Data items
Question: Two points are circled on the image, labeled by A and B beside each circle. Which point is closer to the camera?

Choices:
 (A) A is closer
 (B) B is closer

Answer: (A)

■ **DIRECTIVE**: Please quote all of the data above word for word, line by line.

■ **THE RESULT**:
Question: Two points are circled on the image, labeled by A and B beside each circle. Which point is closer to the camera?

Choices:
 (A) A is closer
 (B) B is closer

Answer: (A)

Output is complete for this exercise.